START DATA EXCERPTS

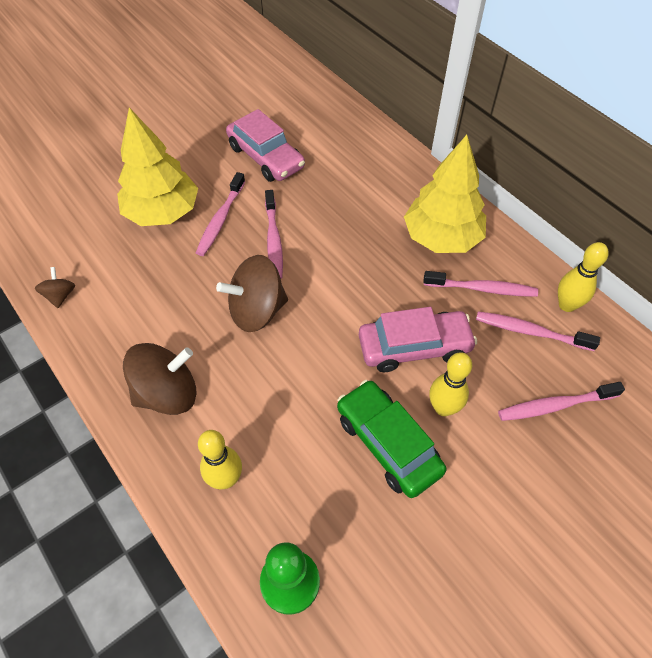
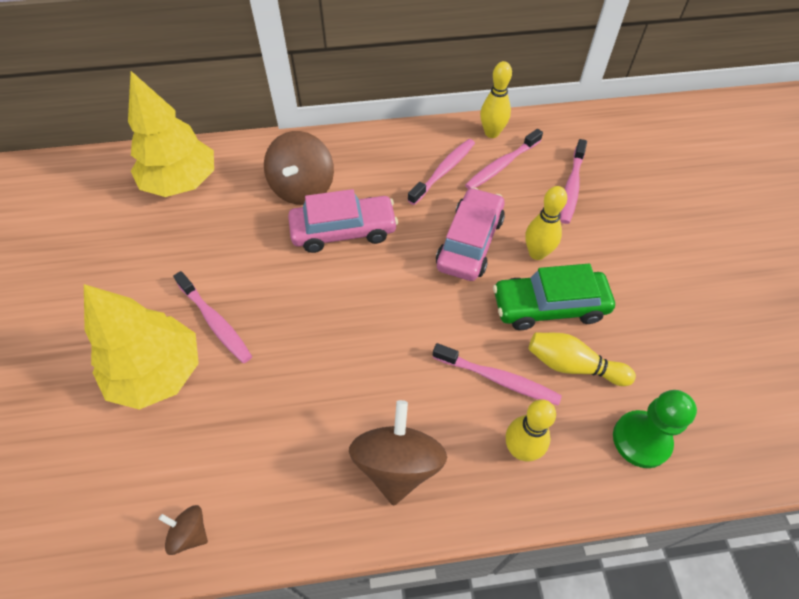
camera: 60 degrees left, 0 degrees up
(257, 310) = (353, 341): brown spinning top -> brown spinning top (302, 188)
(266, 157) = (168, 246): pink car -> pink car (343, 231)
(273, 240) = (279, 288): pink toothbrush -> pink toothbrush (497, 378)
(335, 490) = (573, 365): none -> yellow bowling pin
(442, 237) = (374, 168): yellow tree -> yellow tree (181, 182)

END DATA EXCERPTS
START DATA EXCERPTS

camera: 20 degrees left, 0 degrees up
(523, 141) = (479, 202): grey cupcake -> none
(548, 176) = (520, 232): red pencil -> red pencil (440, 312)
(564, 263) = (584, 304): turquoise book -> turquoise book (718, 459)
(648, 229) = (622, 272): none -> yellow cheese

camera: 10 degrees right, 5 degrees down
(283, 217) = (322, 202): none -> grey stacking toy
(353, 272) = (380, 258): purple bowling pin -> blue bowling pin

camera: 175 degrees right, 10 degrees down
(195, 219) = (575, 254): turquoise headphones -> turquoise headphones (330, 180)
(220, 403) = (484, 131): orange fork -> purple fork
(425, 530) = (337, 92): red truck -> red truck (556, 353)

END DATA EXCERPTS
START DATA EXCERPTS

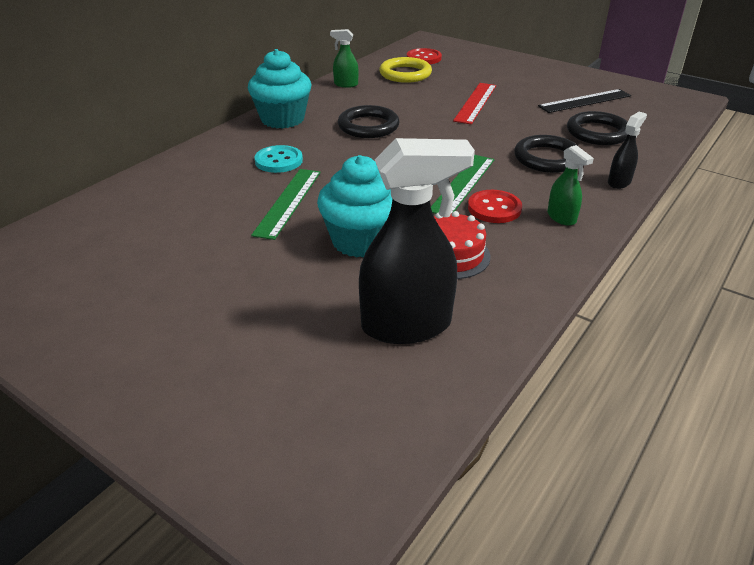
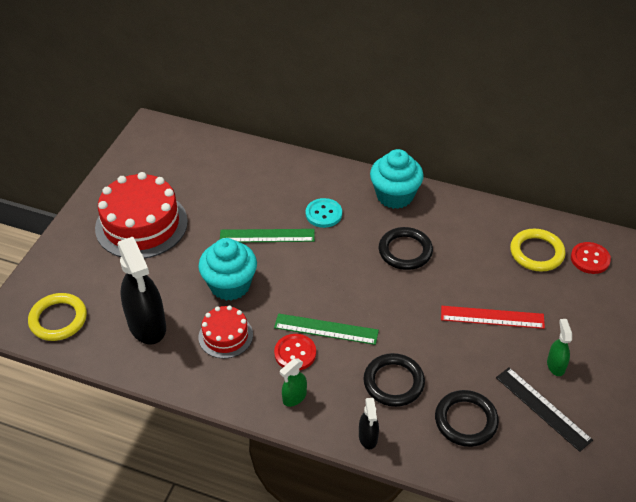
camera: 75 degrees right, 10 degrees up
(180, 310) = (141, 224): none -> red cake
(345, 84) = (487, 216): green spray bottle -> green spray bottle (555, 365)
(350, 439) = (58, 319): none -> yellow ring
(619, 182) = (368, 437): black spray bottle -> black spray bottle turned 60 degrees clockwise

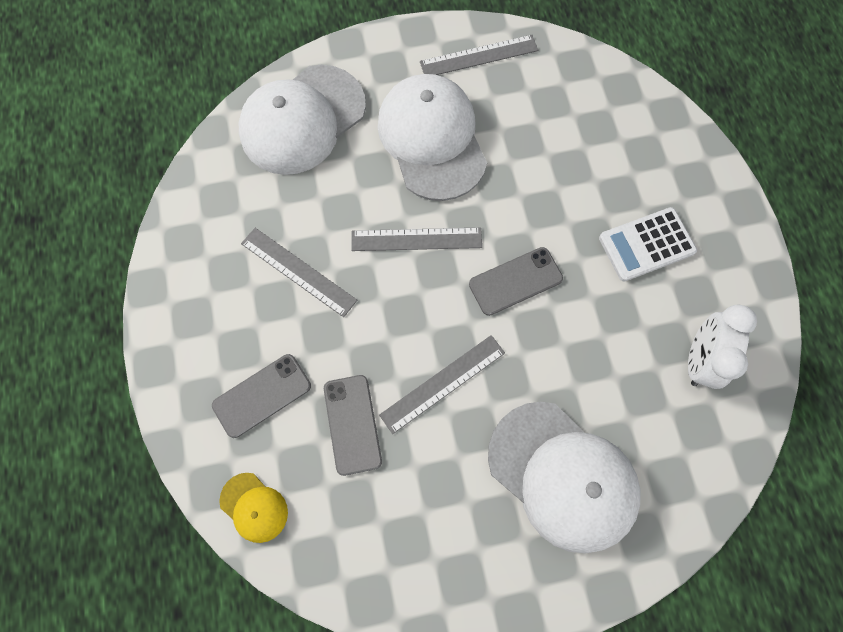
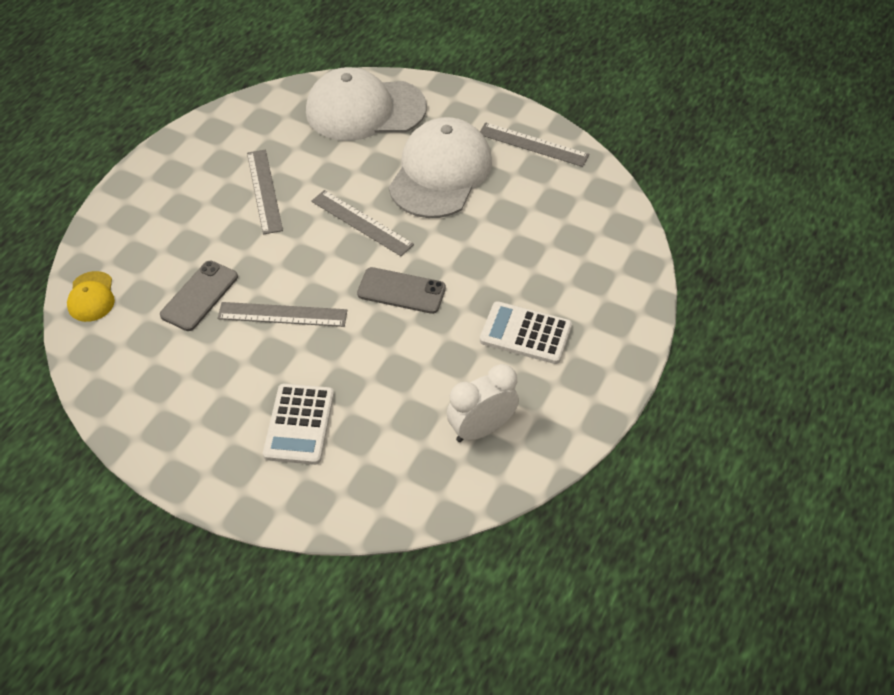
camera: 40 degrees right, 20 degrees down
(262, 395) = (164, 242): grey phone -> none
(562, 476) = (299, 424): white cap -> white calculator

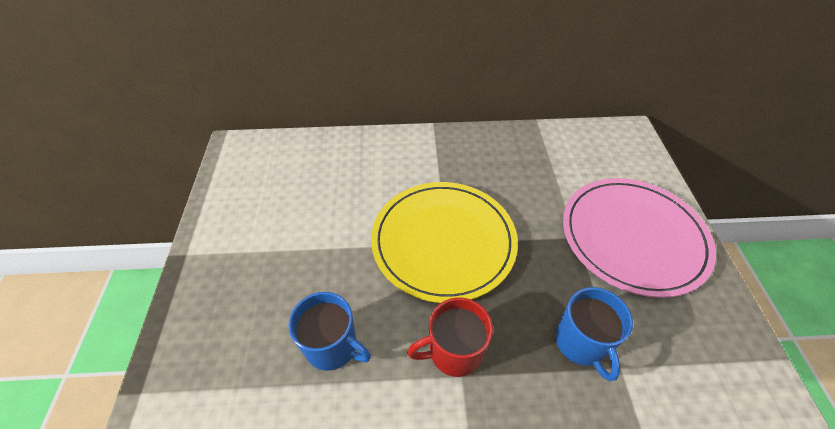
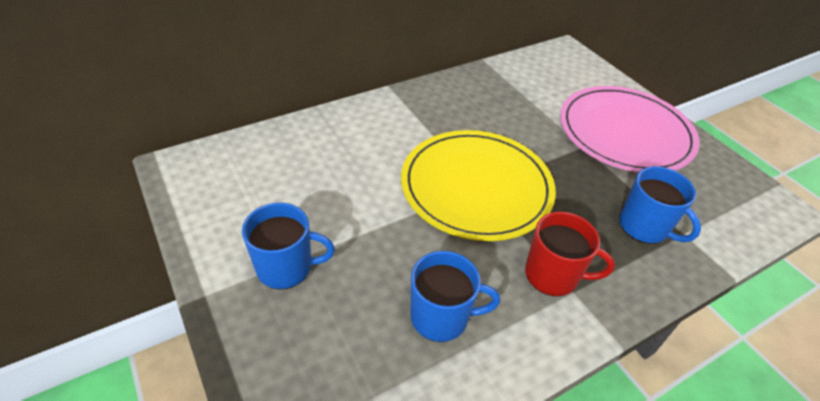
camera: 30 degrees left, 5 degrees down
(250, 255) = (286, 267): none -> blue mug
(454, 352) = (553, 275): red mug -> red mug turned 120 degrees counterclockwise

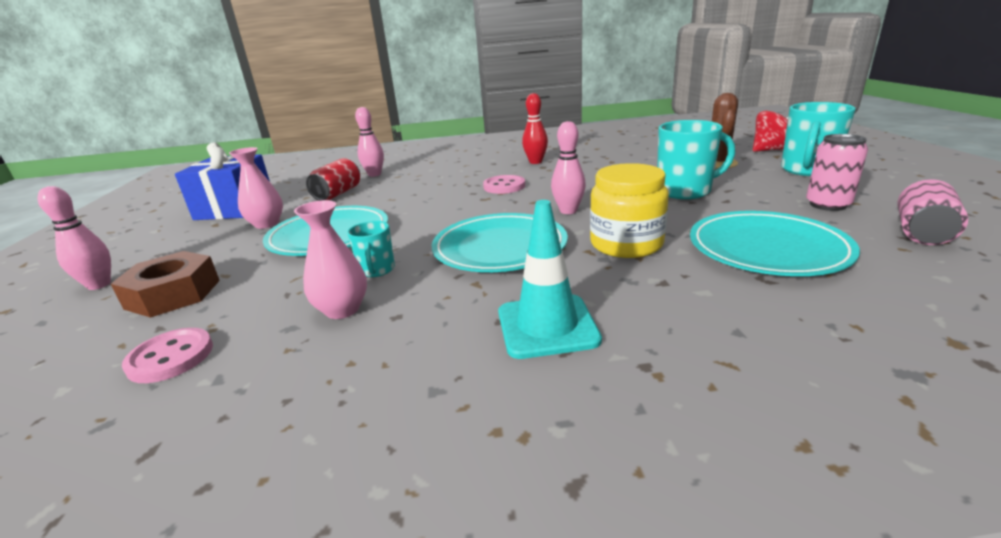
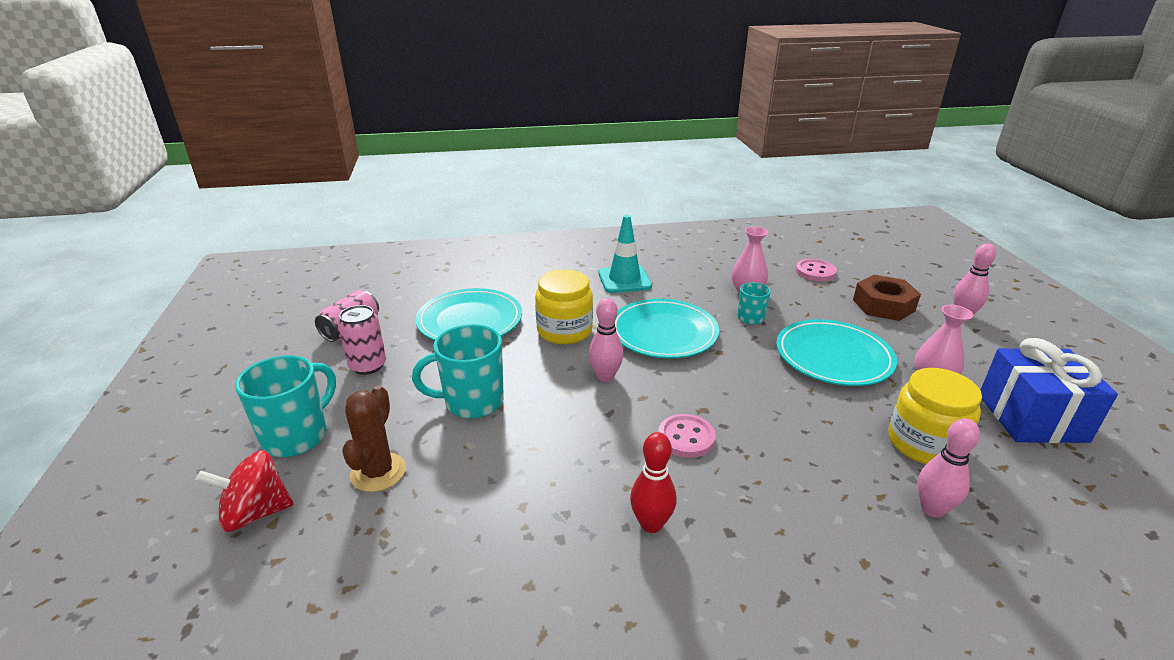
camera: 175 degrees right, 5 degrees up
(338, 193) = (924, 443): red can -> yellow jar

END DATA EXCERPTS

WHAT YOU SHOULD DO.
Please give back, exactly as it stands above, the stretch from the line with "camera: 60 degrees left, 0 degrees up" through the line with "(442, 237) = (374, 168): yellow", and no line outside it.

RESULT BELOW.
camera: 60 degrees left, 0 degrees up
(257, 310) = (353, 341): brown spinning top -> brown spinning top (302, 188)
(266, 157) = (168, 246): pink car -> pink car (343, 231)
(273, 240) = (279, 288): pink toothbrush -> pink toothbrush (497, 378)
(335, 490) = (573, 365): none -> yellow bowling pin
(442, 237) = (374, 168): yellow tree -> yellow tree (181, 182)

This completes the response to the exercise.